• [EXERCISE BRIEF]:
Only the final stretch of the data is wanted: reproduce the line containing "purple tape: 4 -> 3" and each line after it, exactly.

• [DATA TO USE]:
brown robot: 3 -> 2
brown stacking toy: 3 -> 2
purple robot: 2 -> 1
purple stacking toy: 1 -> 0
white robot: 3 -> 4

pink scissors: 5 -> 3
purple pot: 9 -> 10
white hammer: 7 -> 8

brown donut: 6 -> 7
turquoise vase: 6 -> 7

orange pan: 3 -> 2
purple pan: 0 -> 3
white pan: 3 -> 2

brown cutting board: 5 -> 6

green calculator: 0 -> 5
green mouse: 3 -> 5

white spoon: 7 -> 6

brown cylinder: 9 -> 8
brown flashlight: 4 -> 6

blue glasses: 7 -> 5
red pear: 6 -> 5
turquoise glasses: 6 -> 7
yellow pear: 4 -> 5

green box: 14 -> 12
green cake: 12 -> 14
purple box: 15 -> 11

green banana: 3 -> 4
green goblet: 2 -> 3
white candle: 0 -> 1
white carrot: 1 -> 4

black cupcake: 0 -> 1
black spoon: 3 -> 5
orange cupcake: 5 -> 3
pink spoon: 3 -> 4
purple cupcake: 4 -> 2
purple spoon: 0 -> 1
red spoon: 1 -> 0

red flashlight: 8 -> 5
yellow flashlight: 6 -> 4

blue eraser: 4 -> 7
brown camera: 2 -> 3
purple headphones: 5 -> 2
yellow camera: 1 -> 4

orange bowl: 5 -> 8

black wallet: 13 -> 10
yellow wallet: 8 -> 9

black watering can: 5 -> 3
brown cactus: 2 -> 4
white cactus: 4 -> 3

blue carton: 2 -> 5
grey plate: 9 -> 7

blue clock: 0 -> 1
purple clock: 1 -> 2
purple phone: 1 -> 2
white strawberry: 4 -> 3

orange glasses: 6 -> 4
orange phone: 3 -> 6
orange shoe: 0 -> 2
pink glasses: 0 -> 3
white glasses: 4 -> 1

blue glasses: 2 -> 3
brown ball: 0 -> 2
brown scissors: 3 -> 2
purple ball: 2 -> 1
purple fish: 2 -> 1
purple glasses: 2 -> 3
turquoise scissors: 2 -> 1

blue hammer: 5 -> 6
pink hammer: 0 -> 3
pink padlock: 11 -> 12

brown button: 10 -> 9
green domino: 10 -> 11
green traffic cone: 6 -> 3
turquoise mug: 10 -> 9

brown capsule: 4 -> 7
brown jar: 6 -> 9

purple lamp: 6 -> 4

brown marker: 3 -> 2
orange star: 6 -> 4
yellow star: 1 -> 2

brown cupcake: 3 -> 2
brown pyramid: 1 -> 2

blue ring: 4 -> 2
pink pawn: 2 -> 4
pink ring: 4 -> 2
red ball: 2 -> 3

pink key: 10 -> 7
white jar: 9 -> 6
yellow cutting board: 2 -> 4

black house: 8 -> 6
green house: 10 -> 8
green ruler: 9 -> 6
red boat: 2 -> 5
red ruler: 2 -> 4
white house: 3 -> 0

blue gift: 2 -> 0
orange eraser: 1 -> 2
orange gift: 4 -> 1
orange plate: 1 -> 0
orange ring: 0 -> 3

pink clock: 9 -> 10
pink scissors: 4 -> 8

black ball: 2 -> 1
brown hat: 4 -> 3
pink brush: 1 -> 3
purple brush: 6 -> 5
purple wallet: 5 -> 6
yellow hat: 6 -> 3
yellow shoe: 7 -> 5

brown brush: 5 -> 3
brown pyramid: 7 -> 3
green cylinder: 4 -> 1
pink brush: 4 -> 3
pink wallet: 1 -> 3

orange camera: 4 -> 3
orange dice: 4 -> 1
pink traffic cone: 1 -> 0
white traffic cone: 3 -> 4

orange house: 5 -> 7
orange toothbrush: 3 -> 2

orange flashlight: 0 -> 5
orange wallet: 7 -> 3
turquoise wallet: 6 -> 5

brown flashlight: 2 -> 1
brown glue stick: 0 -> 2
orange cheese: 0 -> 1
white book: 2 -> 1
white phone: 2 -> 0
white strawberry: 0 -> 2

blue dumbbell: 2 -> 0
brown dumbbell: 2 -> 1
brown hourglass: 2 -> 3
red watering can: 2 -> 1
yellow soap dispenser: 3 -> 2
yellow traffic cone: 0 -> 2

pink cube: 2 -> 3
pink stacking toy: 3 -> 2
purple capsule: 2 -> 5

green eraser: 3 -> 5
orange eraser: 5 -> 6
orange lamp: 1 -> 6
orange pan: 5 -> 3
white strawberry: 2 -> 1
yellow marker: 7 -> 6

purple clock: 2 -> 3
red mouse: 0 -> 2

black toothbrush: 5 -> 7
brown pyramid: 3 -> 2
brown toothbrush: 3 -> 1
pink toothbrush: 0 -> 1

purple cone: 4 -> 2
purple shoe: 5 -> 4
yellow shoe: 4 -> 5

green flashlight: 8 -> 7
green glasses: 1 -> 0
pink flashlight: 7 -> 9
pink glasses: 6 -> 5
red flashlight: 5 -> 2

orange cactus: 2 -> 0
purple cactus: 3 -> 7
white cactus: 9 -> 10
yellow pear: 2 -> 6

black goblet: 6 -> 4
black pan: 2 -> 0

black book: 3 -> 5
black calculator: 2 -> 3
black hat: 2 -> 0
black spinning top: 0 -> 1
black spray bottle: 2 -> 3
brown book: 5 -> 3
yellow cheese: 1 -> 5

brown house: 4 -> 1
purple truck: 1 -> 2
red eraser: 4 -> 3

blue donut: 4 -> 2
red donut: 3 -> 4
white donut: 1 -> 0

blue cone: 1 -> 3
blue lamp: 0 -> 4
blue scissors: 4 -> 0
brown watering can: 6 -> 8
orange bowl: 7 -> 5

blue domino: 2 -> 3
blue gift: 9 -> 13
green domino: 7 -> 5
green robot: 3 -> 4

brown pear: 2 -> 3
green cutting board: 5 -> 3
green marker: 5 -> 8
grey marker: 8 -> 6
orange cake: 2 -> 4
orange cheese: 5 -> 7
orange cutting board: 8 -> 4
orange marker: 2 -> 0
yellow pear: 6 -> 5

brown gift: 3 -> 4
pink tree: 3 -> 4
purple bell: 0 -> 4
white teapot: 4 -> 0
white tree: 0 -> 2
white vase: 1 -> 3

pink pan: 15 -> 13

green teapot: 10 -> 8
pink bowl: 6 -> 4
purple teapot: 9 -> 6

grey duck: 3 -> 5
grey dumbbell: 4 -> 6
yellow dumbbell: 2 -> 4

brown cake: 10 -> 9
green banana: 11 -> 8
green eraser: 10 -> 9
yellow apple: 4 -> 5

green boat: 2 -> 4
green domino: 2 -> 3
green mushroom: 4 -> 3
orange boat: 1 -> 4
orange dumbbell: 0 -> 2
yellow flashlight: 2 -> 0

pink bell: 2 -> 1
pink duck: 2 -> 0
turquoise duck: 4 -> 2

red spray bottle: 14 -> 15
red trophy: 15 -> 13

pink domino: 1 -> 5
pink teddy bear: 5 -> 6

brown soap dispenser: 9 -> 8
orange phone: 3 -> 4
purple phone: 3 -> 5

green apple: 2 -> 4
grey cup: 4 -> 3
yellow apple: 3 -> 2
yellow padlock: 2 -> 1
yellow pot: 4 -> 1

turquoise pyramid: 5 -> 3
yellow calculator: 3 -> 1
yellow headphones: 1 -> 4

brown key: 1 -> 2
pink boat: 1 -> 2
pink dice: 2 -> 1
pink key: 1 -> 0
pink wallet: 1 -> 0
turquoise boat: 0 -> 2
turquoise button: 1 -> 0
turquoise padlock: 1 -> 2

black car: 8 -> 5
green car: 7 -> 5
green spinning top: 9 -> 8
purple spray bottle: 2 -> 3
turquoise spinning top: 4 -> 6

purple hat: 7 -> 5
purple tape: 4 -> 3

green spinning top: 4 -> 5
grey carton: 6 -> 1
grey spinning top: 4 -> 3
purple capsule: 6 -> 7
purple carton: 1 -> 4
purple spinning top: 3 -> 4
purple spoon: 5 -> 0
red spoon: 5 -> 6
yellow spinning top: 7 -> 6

• [ANSWER]:
purple tape: 4 -> 3

green spinning top: 4 -> 5
grey carton: 6 -> 1
grey spinning top: 4 -> 3
purple capsule: 6 -> 7
purple carton: 1 -> 4
purple spinning top: 3 -> 4
purple spoon: 5 -> 0
red spoon: 5 -> 6
yellow spinning top: 7 -> 6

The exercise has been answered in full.